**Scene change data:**
- - -
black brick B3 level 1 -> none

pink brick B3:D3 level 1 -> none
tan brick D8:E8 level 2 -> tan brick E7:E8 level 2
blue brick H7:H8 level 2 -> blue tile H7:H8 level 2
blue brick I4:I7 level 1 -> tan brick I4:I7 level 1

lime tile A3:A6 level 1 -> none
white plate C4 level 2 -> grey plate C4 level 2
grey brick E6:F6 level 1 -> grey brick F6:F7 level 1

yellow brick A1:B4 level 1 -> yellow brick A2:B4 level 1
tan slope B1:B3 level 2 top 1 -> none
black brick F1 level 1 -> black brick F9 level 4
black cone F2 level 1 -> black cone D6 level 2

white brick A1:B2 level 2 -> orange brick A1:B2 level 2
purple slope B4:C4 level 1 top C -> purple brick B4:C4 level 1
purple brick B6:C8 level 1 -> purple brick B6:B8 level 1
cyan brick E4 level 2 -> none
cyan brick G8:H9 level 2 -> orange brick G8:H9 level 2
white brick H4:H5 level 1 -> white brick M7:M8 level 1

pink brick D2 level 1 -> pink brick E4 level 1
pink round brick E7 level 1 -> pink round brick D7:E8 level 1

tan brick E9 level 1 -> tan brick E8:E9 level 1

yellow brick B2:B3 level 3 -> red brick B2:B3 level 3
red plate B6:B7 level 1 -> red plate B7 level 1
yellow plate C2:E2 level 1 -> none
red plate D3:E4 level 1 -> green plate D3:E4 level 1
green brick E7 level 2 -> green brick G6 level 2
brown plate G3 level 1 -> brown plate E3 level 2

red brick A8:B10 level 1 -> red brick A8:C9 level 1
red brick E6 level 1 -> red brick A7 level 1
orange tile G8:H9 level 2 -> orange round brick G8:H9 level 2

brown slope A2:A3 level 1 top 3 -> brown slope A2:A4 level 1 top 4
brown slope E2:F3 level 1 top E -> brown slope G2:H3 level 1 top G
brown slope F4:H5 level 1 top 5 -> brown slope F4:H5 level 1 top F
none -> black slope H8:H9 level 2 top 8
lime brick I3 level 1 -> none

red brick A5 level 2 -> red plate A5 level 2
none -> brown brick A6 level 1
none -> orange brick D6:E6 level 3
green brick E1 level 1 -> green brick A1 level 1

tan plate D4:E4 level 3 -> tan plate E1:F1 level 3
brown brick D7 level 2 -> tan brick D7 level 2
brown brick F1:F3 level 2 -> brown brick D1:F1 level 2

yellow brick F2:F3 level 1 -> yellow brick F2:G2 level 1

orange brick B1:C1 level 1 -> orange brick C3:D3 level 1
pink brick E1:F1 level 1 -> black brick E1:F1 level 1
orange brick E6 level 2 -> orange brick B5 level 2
- - -
**GOAL OF THE EXERCISE:** In the data above, find the line that contains "cyan brick E4 level 2 -> none" and the line that contains "pink round brick E7". Repeat exactly those lines and every line between them, and only those.

**EXERCISE SOLUTION:**
cyan brick E4 level 2 -> none
cyan brick G8:H9 level 2 -> orange brick G8:H9 level 2
white brick H4:H5 level 1 -> white brick M7:M8 level 1

pink brick D2 level 1 -> pink brick E4 level 1
pink round brick E7 level 1 -> pink round brick D7:E8 level 1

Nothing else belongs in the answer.